■ ASSIGNMENT ■
Transcribe the following material verbatim, reproducing every line without alteration.
===============
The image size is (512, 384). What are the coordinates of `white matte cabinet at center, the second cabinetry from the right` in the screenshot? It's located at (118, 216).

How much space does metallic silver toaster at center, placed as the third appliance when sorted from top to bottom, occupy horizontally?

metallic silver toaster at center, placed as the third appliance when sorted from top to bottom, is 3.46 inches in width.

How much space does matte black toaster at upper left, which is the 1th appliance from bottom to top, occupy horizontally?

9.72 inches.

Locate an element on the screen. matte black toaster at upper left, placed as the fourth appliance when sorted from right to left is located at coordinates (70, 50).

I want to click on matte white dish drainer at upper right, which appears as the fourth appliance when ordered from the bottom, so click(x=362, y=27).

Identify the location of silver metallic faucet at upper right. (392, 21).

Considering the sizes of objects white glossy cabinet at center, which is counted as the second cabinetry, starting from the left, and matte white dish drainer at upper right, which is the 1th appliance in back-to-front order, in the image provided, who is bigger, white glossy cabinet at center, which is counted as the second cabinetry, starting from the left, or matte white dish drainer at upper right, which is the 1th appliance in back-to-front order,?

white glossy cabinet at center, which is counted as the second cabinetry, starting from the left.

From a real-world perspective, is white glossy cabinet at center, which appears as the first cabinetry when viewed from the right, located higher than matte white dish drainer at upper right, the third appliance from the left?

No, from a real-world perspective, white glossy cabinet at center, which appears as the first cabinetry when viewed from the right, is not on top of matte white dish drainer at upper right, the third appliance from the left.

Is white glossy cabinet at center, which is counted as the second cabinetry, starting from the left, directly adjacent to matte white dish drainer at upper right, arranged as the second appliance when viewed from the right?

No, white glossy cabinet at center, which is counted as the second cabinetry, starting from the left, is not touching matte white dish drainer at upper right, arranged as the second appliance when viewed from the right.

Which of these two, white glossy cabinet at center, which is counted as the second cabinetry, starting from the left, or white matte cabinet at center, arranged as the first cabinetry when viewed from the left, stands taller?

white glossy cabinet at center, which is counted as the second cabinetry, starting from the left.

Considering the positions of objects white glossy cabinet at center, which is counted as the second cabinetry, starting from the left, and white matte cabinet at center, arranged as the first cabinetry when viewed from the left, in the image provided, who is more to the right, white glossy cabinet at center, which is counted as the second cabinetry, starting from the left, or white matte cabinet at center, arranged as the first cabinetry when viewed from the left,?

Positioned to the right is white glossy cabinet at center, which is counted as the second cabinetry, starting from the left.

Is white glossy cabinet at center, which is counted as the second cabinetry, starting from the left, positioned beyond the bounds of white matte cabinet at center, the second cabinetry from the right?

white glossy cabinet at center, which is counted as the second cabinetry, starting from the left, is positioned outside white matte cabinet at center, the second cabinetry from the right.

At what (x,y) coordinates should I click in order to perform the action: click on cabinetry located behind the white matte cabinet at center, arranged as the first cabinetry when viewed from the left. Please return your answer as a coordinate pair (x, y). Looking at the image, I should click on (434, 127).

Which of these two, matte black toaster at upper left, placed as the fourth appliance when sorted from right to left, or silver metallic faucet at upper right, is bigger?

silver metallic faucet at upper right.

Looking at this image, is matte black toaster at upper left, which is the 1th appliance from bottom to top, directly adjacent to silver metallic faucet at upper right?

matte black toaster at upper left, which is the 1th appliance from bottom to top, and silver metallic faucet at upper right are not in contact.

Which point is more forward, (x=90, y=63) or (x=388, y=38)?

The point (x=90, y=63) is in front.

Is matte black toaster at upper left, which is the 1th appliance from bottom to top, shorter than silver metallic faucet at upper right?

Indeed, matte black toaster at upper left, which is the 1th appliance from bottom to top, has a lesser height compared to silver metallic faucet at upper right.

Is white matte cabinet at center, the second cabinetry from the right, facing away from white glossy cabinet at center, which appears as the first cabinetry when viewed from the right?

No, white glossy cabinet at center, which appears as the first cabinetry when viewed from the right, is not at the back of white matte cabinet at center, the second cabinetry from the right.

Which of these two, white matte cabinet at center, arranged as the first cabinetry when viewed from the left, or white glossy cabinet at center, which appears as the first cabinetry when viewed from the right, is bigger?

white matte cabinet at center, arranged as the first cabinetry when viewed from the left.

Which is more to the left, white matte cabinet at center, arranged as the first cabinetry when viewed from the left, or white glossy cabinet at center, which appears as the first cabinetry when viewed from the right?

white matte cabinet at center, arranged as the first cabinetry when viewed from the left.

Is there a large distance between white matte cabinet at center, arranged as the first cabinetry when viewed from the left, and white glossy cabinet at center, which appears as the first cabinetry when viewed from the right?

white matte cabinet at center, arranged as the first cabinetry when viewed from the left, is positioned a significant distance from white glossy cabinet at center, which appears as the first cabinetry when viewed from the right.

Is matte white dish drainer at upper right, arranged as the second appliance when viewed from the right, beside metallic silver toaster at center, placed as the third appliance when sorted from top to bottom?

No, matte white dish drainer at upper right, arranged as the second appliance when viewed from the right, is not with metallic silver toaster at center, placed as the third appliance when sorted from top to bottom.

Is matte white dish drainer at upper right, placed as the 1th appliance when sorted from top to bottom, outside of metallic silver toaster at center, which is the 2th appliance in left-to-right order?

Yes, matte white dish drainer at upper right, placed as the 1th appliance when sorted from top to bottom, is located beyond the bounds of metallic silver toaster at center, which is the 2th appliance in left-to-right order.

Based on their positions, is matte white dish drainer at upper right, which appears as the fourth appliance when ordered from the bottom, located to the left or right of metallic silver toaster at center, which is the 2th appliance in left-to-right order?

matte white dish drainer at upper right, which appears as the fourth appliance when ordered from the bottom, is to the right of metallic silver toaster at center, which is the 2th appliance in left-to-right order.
===============
■ RESULT FOR THIS TASK ■
The image size is (512, 384). What are the coordinates of `white matte cabinet at center, the second cabinetry from the right` in the screenshot? It's located at (118, 216).

How much space does metallic silver toaster at center, placed as the third appliance when sorted from top to bottom, occupy horizontally?

metallic silver toaster at center, placed as the third appliance when sorted from top to bottom, is 3.46 inches in width.

How much space does matte black toaster at upper left, which is the 1th appliance from bottom to top, occupy horizontally?

9.72 inches.

Locate an element on the screen. matte black toaster at upper left, placed as the fourth appliance when sorted from right to left is located at coordinates (70, 50).

I want to click on matte white dish drainer at upper right, which appears as the fourth appliance when ordered from the bottom, so click(x=362, y=27).

Identify the location of silver metallic faucet at upper right. (392, 21).

Considering the sizes of objects white glossy cabinet at center, which is counted as the second cabinetry, starting from the left, and matte white dish drainer at upper right, which is the 1th appliance in back-to-front order, in the image provided, who is bigger, white glossy cabinet at center, which is counted as the second cabinetry, starting from the left, or matte white dish drainer at upper right, which is the 1th appliance in back-to-front order,?

white glossy cabinet at center, which is counted as the second cabinetry, starting from the left.

From a real-world perspective, is white glossy cabinet at center, which appears as the first cabinetry when viewed from the right, located higher than matte white dish drainer at upper right, the third appliance from the left?

No, from a real-world perspective, white glossy cabinet at center, which appears as the first cabinetry when viewed from the right, is not on top of matte white dish drainer at upper right, the third appliance from the left.

Is white glossy cabinet at center, which is counted as the second cabinetry, starting from the left, directly adjacent to matte white dish drainer at upper right, arranged as the second appliance when viewed from the right?

No, white glossy cabinet at center, which is counted as the second cabinetry, starting from the left, is not touching matte white dish drainer at upper right, arranged as the second appliance when viewed from the right.

Which of these two, white glossy cabinet at center, which is counted as the second cabinetry, starting from the left, or white matte cabinet at center, arranged as the first cabinetry when viewed from the left, stands taller?

white glossy cabinet at center, which is counted as the second cabinetry, starting from the left.

Considering the positions of objects white glossy cabinet at center, which is counted as the second cabinetry, starting from the left, and white matte cabinet at center, arranged as the first cabinetry when viewed from the left, in the image provided, who is more to the right, white glossy cabinet at center, which is counted as the second cabinetry, starting from the left, or white matte cabinet at center, arranged as the first cabinetry when viewed from the left,?

Positioned to the right is white glossy cabinet at center, which is counted as the second cabinetry, starting from the left.

Is white glossy cabinet at center, which is counted as the second cabinetry, starting from the left, positioned beyond the bounds of white matte cabinet at center, the second cabinetry from the right?

white glossy cabinet at center, which is counted as the second cabinetry, starting from the left, is positioned outside white matte cabinet at center, the second cabinetry from the right.

At what (x,y) coordinates should I click in order to perform the action: click on cabinetry located behind the white matte cabinet at center, arranged as the first cabinetry when viewed from the left. Please return your answer as a coordinate pair (x, y). Looking at the image, I should click on (434, 127).

Which of these two, matte black toaster at upper left, placed as the fourth appliance when sorted from right to left, or silver metallic faucet at upper right, is bigger?

silver metallic faucet at upper right.

Looking at this image, is matte black toaster at upper left, which is the 1th appliance from bottom to top, directly adjacent to silver metallic faucet at upper right?

matte black toaster at upper left, which is the 1th appliance from bottom to top, and silver metallic faucet at upper right are not in contact.

Which point is more forward, (x=90, y=63) or (x=388, y=38)?

The point (x=90, y=63) is in front.

Is matte black toaster at upper left, which is the 1th appliance from bottom to top, shorter than silver metallic faucet at upper right?

Indeed, matte black toaster at upper left, which is the 1th appliance from bottom to top, has a lesser height compared to silver metallic faucet at upper right.

Is white matte cabinet at center, the second cabinetry from the right, facing away from white glossy cabinet at center, which appears as the first cabinetry when viewed from the right?

No, white glossy cabinet at center, which appears as the first cabinetry when viewed from the right, is not at the back of white matte cabinet at center, the second cabinetry from the right.

Which of these two, white matte cabinet at center, arranged as the first cabinetry when viewed from the left, or white glossy cabinet at center, which appears as the first cabinetry when viewed from the right, is bigger?

white matte cabinet at center, arranged as the first cabinetry when viewed from the left.

Which is more to the left, white matte cabinet at center, arranged as the first cabinetry when viewed from the left, or white glossy cabinet at center, which appears as the first cabinetry when viewed from the right?

white matte cabinet at center, arranged as the first cabinetry when viewed from the left.

Is there a large distance between white matte cabinet at center, arranged as the first cabinetry when viewed from the left, and white glossy cabinet at center, which appears as the first cabinetry when viewed from the right?

white matte cabinet at center, arranged as the first cabinetry when viewed from the left, is positioned a significant distance from white glossy cabinet at center, which appears as the first cabinetry when viewed from the right.

Is matte white dish drainer at upper right, arranged as the second appliance when viewed from the right, beside metallic silver toaster at center, placed as the third appliance when sorted from top to bottom?

No, matte white dish drainer at upper right, arranged as the second appliance when viewed from the right, is not with metallic silver toaster at center, placed as the third appliance when sorted from top to bottom.

Is matte white dish drainer at upper right, placed as the 1th appliance when sorted from top to bottom, outside of metallic silver toaster at center, which is the 2th appliance in left-to-right order?

Yes, matte white dish drainer at upper right, placed as the 1th appliance when sorted from top to bottom, is located beyond the bounds of metallic silver toaster at center, which is the 2th appliance in left-to-right order.

Based on their positions, is matte white dish drainer at upper right, which appears as the fourth appliance when ordered from the bottom, located to the left or right of metallic silver toaster at center, which is the 2th appliance in left-to-right order?

matte white dish drainer at upper right, which appears as the fourth appliance when ordered from the bottom, is to the right of metallic silver toaster at center, which is the 2th appliance in left-to-right order.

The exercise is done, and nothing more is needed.